▸ What the task asks
Print, exactly as written, every line from the first line of the records below through the line containing "camera: 80 degrees left, 0 degrees up", and nothing further.

▸ Records supplied
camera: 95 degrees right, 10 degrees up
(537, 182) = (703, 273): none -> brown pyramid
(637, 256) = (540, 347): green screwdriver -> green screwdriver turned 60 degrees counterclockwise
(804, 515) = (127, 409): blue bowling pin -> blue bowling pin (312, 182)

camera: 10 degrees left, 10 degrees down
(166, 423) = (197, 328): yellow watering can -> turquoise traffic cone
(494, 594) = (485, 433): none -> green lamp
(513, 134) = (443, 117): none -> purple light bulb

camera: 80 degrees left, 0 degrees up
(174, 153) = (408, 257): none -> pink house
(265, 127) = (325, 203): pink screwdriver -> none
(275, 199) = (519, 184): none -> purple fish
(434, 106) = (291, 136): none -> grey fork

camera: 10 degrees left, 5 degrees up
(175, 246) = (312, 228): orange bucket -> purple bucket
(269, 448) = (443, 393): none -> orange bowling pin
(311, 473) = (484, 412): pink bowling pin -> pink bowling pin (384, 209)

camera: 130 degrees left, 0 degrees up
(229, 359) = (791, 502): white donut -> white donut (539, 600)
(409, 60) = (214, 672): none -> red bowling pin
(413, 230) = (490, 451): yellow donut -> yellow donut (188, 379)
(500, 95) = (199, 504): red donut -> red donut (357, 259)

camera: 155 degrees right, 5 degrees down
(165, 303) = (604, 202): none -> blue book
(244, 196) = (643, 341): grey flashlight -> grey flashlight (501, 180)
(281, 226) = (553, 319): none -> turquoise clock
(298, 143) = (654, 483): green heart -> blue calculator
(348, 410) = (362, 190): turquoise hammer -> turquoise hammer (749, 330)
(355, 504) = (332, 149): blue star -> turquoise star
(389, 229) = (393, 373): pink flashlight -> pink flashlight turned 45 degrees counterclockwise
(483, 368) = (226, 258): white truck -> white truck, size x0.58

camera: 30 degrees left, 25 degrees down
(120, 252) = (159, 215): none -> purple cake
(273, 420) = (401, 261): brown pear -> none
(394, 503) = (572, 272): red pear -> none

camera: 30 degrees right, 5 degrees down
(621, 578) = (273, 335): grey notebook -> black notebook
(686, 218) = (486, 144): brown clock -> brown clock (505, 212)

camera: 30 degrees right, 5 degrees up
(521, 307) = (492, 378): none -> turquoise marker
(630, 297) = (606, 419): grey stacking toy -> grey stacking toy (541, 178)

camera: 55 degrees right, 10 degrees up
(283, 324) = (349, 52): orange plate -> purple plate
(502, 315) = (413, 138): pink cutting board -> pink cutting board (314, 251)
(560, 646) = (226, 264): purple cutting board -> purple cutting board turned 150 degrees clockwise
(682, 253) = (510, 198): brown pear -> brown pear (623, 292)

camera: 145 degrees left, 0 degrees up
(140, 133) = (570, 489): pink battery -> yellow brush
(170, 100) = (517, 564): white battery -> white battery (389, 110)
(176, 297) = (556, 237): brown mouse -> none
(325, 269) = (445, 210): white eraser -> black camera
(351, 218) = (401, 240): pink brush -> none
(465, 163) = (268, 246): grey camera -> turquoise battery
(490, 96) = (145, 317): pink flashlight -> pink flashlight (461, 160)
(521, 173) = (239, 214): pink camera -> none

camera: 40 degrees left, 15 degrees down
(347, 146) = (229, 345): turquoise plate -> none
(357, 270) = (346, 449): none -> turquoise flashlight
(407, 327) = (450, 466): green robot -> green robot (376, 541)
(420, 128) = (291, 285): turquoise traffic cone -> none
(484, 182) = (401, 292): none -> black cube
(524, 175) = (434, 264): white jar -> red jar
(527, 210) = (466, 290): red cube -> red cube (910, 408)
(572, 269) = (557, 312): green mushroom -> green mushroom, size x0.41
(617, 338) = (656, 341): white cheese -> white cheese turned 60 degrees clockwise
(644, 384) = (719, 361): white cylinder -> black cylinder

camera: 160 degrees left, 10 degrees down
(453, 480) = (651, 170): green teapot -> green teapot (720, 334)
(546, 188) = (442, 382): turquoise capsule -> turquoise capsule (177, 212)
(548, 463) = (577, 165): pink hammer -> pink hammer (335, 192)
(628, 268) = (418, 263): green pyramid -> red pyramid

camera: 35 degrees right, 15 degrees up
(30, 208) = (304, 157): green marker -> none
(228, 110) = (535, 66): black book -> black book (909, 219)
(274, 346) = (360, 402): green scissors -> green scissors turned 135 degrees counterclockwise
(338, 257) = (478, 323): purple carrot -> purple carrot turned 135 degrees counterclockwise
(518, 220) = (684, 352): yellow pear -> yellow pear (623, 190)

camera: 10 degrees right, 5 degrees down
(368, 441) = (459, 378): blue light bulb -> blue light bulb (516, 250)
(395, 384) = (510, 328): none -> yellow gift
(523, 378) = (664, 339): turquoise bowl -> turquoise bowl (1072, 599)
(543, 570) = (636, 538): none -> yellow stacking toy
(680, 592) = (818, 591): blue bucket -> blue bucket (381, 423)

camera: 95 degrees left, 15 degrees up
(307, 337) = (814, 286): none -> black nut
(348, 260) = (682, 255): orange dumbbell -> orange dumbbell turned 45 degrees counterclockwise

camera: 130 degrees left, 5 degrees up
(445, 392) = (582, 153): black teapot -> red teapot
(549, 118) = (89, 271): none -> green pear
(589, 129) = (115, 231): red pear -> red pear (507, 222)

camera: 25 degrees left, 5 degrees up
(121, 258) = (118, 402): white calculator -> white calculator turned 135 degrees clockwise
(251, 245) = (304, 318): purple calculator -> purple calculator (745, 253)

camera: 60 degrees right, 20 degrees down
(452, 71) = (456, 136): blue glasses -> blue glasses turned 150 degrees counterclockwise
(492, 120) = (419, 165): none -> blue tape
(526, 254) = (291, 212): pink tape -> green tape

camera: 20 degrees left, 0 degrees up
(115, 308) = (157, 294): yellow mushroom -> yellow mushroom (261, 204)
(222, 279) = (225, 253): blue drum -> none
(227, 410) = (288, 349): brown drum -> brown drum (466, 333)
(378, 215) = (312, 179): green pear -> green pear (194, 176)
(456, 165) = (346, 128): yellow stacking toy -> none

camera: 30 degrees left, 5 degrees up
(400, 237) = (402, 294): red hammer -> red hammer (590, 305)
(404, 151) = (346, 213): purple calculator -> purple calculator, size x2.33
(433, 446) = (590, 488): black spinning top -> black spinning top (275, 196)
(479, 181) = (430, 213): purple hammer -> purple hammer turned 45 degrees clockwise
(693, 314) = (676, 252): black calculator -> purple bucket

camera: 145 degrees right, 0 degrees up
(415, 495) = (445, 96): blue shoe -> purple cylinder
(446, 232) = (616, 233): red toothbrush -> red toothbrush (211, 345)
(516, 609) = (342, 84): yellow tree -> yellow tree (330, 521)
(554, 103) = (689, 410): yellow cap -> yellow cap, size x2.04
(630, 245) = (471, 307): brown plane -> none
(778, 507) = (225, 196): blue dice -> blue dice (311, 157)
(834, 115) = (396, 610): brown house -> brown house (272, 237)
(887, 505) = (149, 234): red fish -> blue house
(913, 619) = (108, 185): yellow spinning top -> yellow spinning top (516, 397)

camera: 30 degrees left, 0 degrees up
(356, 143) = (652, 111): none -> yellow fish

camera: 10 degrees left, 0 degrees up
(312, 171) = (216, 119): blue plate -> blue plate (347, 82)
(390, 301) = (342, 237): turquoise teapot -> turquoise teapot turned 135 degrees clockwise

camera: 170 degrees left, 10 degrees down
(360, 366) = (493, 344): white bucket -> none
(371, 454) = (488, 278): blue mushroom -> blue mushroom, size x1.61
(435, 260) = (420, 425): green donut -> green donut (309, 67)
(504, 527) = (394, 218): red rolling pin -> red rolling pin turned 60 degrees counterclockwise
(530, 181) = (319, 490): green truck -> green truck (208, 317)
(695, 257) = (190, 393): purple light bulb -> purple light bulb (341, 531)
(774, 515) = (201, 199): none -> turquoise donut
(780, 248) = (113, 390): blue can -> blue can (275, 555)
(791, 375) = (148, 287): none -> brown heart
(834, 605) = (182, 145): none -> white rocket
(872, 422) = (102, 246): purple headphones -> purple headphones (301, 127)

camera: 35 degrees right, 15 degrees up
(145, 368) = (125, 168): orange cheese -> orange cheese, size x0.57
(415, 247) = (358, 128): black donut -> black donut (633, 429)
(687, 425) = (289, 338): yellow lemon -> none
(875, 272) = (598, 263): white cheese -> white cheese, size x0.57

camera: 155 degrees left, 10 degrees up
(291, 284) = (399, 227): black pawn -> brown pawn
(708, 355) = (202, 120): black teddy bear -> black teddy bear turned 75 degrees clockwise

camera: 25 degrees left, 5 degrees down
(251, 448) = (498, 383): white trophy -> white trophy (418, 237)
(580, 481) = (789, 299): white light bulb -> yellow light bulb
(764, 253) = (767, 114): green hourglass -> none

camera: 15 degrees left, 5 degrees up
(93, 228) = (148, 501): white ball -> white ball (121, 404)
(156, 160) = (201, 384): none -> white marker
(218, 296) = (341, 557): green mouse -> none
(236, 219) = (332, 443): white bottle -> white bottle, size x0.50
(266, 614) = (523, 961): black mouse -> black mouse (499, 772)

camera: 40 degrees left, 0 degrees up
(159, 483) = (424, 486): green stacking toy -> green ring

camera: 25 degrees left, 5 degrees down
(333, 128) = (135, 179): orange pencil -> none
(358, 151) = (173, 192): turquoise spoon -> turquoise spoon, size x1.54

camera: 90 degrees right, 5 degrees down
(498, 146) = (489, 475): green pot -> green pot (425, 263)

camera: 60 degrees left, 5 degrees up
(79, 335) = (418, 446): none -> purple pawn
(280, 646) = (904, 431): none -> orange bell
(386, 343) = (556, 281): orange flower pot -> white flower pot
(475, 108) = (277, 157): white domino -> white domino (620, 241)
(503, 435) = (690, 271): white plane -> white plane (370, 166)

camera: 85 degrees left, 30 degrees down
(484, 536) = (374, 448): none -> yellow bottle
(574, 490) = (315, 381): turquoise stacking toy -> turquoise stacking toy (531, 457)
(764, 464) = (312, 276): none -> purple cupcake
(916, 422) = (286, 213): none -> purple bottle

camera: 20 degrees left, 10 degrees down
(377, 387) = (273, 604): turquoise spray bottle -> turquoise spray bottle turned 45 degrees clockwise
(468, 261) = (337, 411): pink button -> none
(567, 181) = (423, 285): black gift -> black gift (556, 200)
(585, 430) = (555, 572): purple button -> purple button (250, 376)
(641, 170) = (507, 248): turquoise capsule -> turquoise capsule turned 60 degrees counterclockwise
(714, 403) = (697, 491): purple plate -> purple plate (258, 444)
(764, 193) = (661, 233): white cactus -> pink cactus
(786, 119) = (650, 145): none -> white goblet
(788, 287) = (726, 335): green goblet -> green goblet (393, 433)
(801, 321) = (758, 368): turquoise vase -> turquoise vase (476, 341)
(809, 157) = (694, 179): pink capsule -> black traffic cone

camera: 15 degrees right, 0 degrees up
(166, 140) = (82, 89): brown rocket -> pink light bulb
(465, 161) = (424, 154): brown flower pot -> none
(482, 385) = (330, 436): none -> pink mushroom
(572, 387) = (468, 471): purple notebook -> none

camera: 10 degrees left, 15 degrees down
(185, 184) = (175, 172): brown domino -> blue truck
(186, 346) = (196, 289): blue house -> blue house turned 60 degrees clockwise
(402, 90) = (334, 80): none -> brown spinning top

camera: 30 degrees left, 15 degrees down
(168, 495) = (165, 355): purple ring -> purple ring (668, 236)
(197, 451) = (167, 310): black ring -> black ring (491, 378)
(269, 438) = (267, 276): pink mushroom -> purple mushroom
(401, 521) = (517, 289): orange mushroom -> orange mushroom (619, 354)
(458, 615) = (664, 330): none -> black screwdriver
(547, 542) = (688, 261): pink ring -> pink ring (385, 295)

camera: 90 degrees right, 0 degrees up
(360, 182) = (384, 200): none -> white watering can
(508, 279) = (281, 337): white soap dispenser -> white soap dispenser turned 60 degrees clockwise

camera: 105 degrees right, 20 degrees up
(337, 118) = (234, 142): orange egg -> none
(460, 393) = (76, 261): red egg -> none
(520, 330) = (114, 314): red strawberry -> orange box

▸ Task response
camera: 95 degrees right, 10 degrees up
(537, 182) = (703, 273): none -> brown pyramid
(637, 256) = (540, 347): green screwdriver -> green screwdriver turned 60 degrees counterclockwise
(804, 515) = (127, 409): blue bowling pin -> blue bowling pin (312, 182)

camera: 10 degrees left, 10 degrees down
(166, 423) = (197, 328): yellow watering can -> turquoise traffic cone
(494, 594) = (485, 433): none -> green lamp
(513, 134) = (443, 117): none -> purple light bulb

camera: 80 degrees left, 0 degrees up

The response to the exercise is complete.